■ Task goal
Lines to return, exactly: from the line with "red can: 12 -> 11" to the line with "red mushroom: 2 -> 0" in the entries below, both included.

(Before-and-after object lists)
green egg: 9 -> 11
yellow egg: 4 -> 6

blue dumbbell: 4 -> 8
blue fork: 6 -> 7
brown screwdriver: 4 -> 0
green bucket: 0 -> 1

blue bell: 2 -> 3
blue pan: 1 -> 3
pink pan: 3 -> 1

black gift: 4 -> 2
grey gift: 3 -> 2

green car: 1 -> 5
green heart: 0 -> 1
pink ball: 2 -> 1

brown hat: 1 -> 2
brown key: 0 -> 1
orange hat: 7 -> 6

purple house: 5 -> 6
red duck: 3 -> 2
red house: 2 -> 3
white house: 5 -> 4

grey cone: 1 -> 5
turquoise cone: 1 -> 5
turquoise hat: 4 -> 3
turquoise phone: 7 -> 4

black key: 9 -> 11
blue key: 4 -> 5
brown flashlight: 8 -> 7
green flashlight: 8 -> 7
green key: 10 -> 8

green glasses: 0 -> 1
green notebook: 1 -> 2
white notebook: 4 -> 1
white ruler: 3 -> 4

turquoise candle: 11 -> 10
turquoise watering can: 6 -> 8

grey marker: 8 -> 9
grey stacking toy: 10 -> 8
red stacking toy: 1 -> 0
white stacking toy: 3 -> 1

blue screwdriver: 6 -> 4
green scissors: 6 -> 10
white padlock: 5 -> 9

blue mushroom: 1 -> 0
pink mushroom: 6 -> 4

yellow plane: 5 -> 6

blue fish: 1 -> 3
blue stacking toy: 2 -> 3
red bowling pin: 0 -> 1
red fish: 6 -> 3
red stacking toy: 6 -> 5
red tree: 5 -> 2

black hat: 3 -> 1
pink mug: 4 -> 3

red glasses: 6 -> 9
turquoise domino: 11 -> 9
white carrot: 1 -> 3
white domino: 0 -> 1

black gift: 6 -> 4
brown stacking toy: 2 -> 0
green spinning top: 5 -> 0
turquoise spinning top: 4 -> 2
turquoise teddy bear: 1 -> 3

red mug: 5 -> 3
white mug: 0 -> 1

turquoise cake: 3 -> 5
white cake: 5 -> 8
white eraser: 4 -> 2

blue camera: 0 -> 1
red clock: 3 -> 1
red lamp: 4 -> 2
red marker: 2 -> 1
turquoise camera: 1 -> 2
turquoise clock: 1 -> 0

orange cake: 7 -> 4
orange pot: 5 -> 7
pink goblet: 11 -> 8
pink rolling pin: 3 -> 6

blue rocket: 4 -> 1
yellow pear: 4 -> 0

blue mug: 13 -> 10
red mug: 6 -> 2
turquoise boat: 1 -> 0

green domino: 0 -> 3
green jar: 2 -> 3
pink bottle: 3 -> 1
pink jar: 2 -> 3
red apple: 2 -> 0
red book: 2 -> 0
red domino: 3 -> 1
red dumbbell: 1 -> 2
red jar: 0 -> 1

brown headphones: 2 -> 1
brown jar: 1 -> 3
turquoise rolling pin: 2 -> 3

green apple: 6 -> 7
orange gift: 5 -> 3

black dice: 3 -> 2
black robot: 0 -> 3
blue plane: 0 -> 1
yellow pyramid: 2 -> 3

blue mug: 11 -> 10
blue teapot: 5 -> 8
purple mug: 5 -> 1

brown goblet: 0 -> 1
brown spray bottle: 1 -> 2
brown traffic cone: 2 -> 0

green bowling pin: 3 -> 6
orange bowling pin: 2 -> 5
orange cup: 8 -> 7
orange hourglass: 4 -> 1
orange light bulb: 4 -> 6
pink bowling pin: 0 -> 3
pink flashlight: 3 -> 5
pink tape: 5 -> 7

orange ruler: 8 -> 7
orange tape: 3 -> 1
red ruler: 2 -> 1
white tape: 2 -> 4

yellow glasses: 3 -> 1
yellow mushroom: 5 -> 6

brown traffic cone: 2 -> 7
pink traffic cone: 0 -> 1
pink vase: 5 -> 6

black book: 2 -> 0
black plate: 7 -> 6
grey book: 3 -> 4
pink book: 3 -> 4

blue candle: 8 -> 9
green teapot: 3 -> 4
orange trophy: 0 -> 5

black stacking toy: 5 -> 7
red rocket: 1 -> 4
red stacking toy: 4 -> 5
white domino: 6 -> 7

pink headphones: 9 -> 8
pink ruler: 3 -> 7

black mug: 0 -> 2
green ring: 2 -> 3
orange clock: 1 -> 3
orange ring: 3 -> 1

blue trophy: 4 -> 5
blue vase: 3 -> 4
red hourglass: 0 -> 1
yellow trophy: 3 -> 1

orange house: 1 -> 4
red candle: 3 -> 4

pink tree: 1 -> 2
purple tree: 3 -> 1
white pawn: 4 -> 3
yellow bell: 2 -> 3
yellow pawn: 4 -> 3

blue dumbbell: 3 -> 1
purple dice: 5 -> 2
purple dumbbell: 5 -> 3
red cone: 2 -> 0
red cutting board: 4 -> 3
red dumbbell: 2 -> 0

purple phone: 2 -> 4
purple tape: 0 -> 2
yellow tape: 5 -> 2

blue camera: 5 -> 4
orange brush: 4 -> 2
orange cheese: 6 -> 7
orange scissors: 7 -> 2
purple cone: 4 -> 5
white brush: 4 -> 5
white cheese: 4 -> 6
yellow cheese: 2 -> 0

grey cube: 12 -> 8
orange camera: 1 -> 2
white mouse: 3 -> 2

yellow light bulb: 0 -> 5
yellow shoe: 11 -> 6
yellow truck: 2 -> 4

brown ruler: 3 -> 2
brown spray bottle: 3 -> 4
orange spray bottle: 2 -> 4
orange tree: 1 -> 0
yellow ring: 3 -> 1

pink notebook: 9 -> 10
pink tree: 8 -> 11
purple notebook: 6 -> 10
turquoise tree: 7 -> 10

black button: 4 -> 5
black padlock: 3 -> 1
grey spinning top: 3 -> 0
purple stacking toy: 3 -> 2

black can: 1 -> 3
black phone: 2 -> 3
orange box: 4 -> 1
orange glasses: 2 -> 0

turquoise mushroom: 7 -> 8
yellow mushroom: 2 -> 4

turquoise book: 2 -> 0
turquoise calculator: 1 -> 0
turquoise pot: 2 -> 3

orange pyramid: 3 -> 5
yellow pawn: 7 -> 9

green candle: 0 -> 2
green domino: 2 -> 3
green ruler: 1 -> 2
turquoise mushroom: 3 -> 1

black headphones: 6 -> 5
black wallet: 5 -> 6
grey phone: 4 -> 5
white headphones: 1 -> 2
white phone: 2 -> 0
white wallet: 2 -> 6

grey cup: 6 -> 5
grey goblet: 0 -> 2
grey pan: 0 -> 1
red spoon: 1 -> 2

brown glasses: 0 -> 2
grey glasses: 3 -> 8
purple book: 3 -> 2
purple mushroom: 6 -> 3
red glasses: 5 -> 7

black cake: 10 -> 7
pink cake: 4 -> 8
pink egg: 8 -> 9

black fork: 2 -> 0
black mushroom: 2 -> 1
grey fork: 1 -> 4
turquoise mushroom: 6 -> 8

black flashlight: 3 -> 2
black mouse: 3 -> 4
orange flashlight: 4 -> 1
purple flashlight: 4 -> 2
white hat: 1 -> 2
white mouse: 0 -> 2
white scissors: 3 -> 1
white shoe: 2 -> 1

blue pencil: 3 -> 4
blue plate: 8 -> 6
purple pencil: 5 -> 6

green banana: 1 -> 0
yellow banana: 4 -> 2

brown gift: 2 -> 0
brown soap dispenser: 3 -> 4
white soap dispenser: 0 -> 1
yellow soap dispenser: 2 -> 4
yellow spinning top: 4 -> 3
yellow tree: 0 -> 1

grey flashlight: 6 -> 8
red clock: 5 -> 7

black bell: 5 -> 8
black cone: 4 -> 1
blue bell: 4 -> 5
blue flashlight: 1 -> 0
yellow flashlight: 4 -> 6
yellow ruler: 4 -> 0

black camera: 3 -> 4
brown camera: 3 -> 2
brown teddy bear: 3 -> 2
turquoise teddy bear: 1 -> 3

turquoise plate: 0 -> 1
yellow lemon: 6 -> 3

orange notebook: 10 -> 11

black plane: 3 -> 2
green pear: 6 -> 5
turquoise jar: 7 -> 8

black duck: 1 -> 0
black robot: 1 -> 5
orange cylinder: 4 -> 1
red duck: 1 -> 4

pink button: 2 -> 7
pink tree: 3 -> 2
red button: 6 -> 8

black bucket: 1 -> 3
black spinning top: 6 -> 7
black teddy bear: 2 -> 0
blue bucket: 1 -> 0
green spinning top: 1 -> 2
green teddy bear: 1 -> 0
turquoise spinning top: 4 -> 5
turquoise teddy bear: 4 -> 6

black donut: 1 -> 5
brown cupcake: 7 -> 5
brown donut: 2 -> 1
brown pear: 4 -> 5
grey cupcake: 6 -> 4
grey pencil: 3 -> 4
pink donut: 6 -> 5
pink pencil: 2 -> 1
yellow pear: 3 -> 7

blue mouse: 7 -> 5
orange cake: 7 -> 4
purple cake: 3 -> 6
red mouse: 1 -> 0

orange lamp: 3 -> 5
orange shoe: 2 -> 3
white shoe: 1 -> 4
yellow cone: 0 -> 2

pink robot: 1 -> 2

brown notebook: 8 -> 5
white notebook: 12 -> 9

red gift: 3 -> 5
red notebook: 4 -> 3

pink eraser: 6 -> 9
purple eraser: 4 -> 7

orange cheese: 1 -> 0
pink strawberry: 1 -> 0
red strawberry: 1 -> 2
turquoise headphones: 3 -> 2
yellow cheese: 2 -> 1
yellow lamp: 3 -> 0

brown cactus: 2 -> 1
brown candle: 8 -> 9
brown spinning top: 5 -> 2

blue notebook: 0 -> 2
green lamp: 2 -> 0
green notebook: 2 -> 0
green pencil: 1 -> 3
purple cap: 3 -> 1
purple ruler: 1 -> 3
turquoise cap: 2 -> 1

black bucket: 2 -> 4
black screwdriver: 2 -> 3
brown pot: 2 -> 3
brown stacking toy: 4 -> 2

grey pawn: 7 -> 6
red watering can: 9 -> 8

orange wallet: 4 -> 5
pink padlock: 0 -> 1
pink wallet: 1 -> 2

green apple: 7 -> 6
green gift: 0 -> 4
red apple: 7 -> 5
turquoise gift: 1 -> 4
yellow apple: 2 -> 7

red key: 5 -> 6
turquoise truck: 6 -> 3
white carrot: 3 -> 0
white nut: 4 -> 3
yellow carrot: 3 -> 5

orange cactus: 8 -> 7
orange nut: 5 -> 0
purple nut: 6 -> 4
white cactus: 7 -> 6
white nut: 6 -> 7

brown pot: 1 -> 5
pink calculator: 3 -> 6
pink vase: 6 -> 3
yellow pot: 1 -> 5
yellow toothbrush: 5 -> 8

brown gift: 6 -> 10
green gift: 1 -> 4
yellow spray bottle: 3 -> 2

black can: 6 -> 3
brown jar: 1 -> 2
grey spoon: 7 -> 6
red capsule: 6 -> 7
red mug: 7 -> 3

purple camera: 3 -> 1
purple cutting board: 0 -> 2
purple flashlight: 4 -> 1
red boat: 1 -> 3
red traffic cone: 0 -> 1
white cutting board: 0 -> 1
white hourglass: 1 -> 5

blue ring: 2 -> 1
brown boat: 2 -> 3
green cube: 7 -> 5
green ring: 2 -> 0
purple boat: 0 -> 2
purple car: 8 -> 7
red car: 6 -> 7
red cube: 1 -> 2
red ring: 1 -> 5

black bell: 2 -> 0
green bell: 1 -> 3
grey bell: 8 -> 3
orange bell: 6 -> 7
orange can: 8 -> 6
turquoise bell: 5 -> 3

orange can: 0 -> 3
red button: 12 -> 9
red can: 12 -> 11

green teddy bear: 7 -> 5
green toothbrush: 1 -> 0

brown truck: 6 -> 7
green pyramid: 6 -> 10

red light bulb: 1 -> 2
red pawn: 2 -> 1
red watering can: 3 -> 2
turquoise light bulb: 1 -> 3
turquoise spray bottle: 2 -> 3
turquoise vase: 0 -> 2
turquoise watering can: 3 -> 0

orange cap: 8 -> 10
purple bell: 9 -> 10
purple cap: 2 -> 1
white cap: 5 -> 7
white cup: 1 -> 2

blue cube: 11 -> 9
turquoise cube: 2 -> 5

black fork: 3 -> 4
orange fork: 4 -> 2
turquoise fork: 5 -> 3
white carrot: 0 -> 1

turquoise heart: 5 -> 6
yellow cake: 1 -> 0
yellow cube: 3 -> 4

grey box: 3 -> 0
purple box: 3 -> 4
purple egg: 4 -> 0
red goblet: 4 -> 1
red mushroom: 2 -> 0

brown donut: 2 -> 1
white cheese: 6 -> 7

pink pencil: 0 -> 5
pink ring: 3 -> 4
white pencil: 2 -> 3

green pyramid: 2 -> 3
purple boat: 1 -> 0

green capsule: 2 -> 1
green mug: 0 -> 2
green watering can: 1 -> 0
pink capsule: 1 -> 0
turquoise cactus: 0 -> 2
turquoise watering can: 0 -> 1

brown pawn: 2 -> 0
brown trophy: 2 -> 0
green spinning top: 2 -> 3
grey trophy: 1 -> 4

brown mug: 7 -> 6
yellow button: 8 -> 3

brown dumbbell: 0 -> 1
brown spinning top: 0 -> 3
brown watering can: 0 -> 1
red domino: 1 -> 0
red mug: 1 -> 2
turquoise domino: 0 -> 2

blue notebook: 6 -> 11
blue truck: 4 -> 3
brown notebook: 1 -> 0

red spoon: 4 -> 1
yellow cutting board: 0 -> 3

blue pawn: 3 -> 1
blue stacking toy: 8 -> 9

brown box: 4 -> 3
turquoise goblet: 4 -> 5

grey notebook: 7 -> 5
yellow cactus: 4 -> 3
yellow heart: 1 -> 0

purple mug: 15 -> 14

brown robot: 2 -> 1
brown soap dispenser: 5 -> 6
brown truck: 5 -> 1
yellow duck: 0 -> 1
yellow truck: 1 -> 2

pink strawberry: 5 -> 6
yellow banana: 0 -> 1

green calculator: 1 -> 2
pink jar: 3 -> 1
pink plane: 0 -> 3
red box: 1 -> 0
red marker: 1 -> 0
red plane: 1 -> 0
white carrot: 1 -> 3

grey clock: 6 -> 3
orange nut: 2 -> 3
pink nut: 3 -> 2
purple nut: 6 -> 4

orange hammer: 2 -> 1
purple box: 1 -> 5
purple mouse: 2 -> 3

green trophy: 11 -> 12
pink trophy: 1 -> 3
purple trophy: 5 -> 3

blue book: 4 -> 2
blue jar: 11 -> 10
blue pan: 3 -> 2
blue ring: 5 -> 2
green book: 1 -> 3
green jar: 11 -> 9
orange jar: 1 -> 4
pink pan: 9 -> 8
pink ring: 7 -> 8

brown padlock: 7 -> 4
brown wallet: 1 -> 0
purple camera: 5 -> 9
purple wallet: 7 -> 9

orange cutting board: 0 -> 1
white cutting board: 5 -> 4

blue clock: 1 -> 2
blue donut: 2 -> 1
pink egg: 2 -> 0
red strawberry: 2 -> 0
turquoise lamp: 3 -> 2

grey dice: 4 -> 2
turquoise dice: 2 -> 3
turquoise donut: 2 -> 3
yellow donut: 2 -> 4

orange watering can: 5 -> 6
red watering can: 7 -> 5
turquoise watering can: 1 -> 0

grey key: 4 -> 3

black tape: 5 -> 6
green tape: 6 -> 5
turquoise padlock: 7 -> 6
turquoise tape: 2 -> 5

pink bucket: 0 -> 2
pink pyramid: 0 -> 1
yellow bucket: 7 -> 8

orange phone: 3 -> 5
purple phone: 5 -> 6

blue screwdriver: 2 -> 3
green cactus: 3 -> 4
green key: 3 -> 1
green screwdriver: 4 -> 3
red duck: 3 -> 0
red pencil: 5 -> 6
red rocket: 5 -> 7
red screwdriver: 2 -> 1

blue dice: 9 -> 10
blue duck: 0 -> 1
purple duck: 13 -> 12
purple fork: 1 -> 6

■ The answer
red can: 12 -> 11

green teddy bear: 7 -> 5
green toothbrush: 1 -> 0

brown truck: 6 -> 7
green pyramid: 6 -> 10

red light bulb: 1 -> 2
red pawn: 2 -> 1
red watering can: 3 -> 2
turquoise light bulb: 1 -> 3
turquoise spray bottle: 2 -> 3
turquoise vase: 0 -> 2
turquoise watering can: 3 -> 0

orange cap: 8 -> 10
purple bell: 9 -> 10
purple cap: 2 -> 1
white cap: 5 -> 7
white cup: 1 -> 2

blue cube: 11 -> 9
turquoise cube: 2 -> 5

black fork: 3 -> 4
orange fork: 4 -> 2
turquoise fork: 5 -> 3
white carrot: 0 -> 1

turquoise heart: 5 -> 6
yellow cake: 1 -> 0
yellow cube: 3 -> 4

grey box: 3 -> 0
purple box: 3 -> 4
purple egg: 4 -> 0
red goblet: 4 -> 1
red mushroom: 2 -> 0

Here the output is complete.